> _Exercise details_
Reproduce verbatim the line where "Lampe/lila (377, 357)" occurs, along with all following lines down to the last line of the data.

Data extracted from a collection
◆ ◆ ◆ ◆ ◆

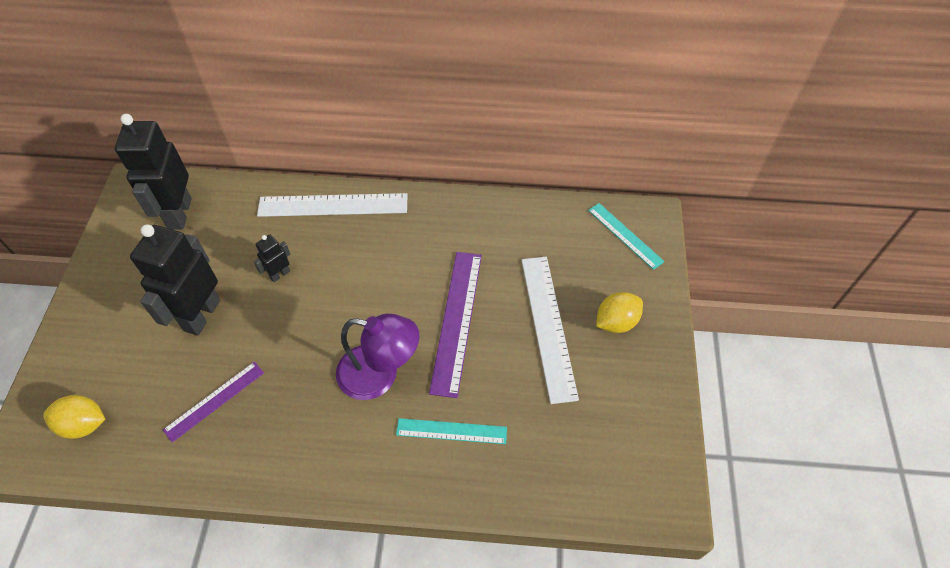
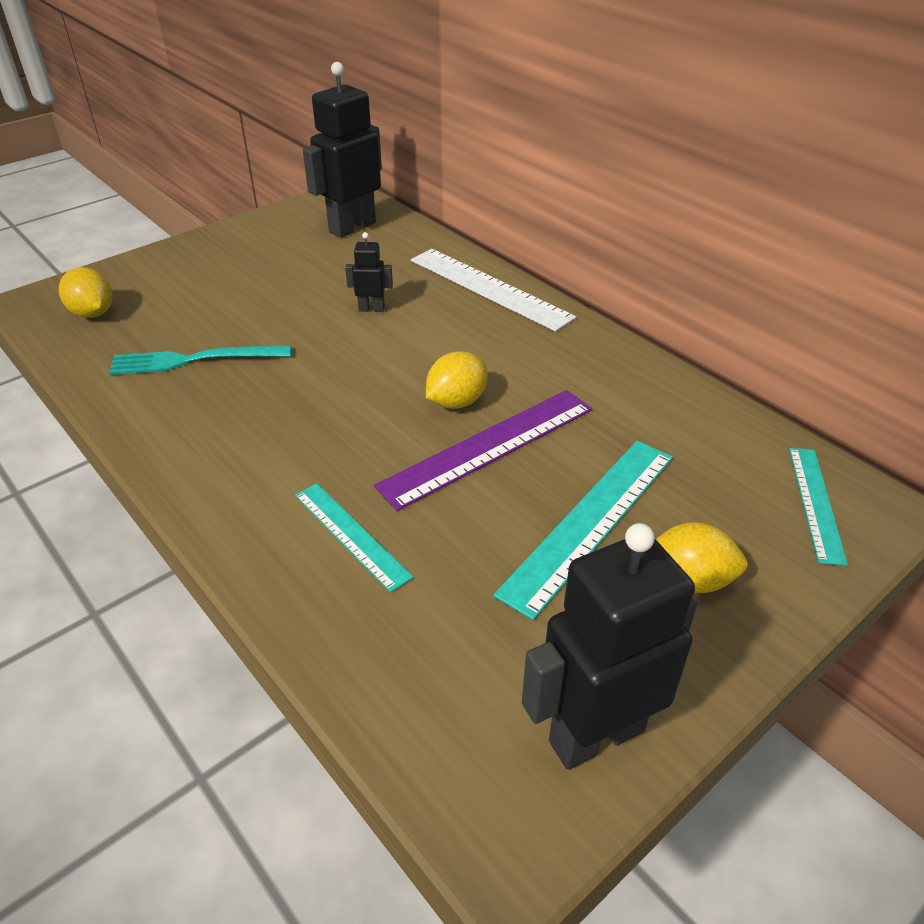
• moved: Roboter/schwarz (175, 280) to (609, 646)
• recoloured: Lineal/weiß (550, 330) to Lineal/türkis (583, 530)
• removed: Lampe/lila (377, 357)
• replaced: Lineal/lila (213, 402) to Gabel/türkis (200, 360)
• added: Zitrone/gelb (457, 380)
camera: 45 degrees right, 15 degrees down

◆ ◆ ◆ ◆ ◆

> _Solved exercise_
• removed: Lampe/lila (377, 357)
• replaced: Lineal/lila (213, 402) to Gabel/türkis (200, 360)
• added: Zitrone/gelb (457, 380)
camera: 45 degrees right, 15 degrees down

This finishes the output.